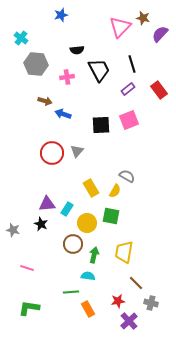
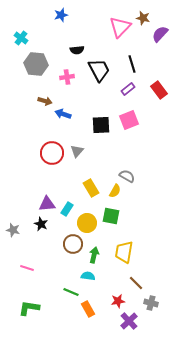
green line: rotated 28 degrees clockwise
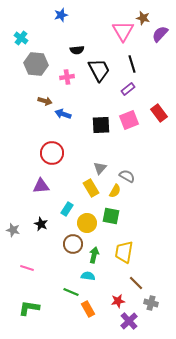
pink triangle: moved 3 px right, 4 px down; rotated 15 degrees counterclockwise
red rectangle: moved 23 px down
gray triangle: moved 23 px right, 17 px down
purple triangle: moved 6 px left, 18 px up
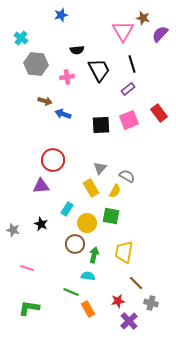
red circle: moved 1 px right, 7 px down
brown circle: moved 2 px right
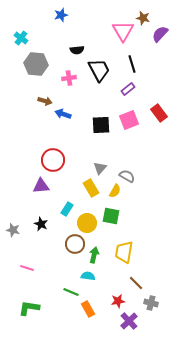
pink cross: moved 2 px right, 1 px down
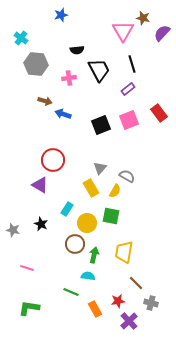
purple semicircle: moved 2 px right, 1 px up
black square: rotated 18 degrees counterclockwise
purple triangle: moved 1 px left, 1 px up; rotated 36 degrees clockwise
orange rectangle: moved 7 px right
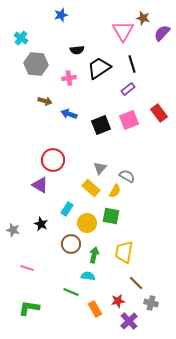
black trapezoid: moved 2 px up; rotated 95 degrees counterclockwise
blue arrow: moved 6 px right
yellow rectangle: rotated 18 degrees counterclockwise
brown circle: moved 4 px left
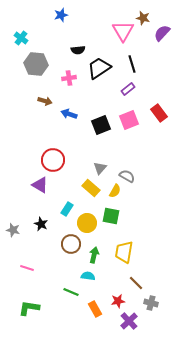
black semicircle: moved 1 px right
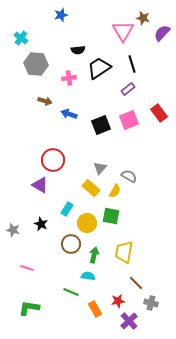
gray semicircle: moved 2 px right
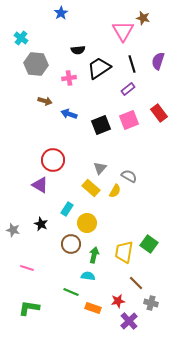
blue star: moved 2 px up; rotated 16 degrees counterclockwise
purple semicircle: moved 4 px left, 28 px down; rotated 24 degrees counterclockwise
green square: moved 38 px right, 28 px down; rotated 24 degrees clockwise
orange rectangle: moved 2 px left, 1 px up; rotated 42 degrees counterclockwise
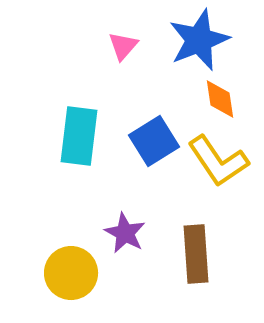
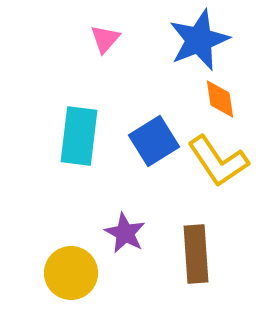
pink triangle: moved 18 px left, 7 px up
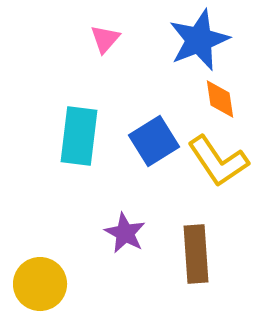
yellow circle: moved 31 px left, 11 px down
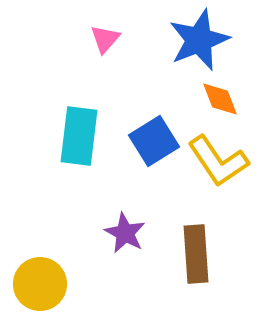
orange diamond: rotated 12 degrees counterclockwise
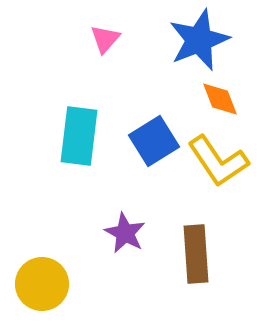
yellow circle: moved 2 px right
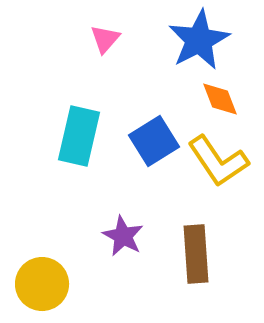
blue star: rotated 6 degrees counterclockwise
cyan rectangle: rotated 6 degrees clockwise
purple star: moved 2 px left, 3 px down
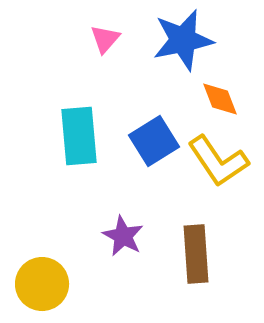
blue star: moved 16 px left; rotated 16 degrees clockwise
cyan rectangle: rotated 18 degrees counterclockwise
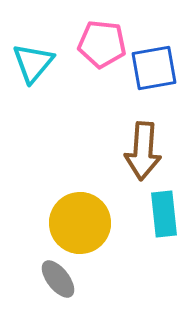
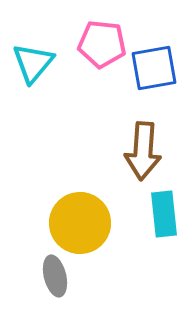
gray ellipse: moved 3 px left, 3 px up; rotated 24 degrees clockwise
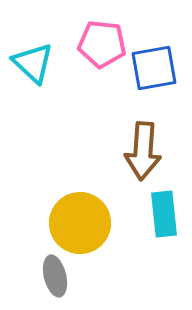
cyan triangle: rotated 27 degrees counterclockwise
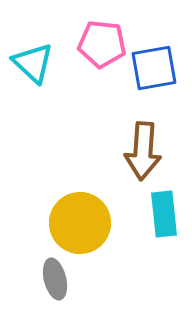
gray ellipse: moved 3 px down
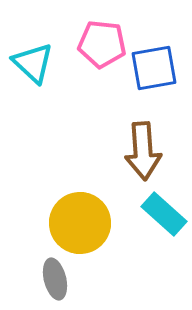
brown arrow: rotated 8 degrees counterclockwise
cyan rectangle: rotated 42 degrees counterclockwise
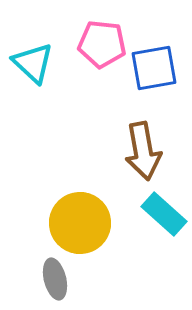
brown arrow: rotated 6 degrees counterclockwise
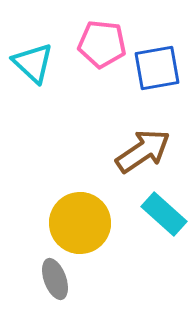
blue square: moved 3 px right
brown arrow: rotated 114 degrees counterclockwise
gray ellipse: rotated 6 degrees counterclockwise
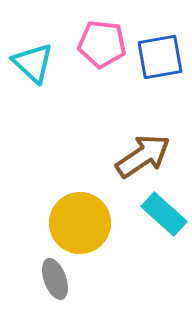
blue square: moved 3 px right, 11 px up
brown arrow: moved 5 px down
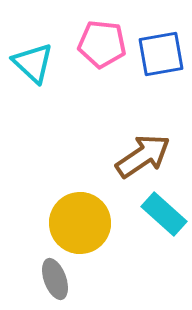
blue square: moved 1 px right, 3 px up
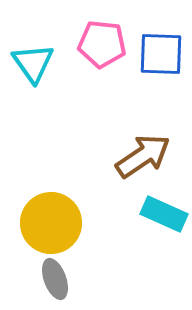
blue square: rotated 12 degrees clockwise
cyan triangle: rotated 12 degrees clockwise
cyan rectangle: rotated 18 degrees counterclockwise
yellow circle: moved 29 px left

◆ Direction ◆
Change every "brown arrow" in the records to "orange arrow" and reproduce all the other lines unchanged. Omit the picture lines from your output.

◆ Correct answer ◆
green line: rotated 28 degrees clockwise
pink triangle: moved 3 px right, 4 px down; rotated 15 degrees counterclockwise
red rectangle: moved 23 px down
gray triangle: moved 23 px right, 17 px down
purple triangle: moved 6 px left, 18 px up
red circle: moved 1 px right, 7 px down
brown circle: moved 2 px right
pink cross: moved 2 px right, 1 px down
purple semicircle: moved 2 px right, 1 px up
black square: rotated 18 degrees counterclockwise
purple triangle: moved 1 px left, 1 px up; rotated 36 degrees clockwise
orange rectangle: moved 7 px right
black trapezoid: moved 2 px up; rotated 95 degrees counterclockwise
blue arrow: moved 6 px right
yellow rectangle: rotated 18 degrees counterclockwise
brown circle: moved 4 px left
black semicircle: moved 1 px right
gray semicircle: moved 2 px right
blue star: moved 2 px up; rotated 16 degrees counterclockwise
purple semicircle: moved 4 px left, 28 px down; rotated 24 degrees counterclockwise
green square: moved 38 px right, 28 px down; rotated 24 degrees clockwise
orange rectangle: moved 2 px left, 1 px up; rotated 42 degrees counterclockwise
pink triangle: moved 18 px left, 7 px up
yellow circle: moved 31 px left, 11 px down
orange diamond: rotated 12 degrees counterclockwise
yellow circle: moved 2 px right
blue star: rotated 6 degrees counterclockwise
cyan rectangle: rotated 6 degrees clockwise
purple star: moved 2 px left, 3 px down
blue star: moved 16 px left; rotated 16 degrees clockwise
cyan rectangle: rotated 18 degrees counterclockwise
gray ellipse: moved 3 px left, 3 px up; rotated 24 degrees clockwise
cyan triangle: rotated 27 degrees counterclockwise
gray ellipse: moved 3 px down
orange arrow: rotated 8 degrees counterclockwise
cyan rectangle: rotated 42 degrees counterclockwise
orange arrow: rotated 6 degrees counterclockwise
blue square: moved 3 px right
orange arrow: rotated 114 degrees counterclockwise
gray ellipse: rotated 6 degrees counterclockwise
blue square: moved 3 px right, 11 px up
orange arrow: moved 5 px down
blue square: moved 1 px right, 3 px up
blue square: rotated 12 degrees clockwise
cyan triangle: rotated 12 degrees clockwise
cyan rectangle: rotated 18 degrees counterclockwise
yellow circle: moved 29 px left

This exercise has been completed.